— BEGIN —

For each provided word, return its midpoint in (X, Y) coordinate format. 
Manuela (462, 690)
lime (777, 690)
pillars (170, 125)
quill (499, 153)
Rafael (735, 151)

— END —

• **What is required**
Write out all of the material above again, line for line, without changing anything.

• **Reply to the task**
For each provided word, return its midpoint in (X, Y) coordinate format. 
Manuela (462, 690)
lime (777, 690)
pillars (170, 125)
quill (499, 153)
Rafael (735, 151)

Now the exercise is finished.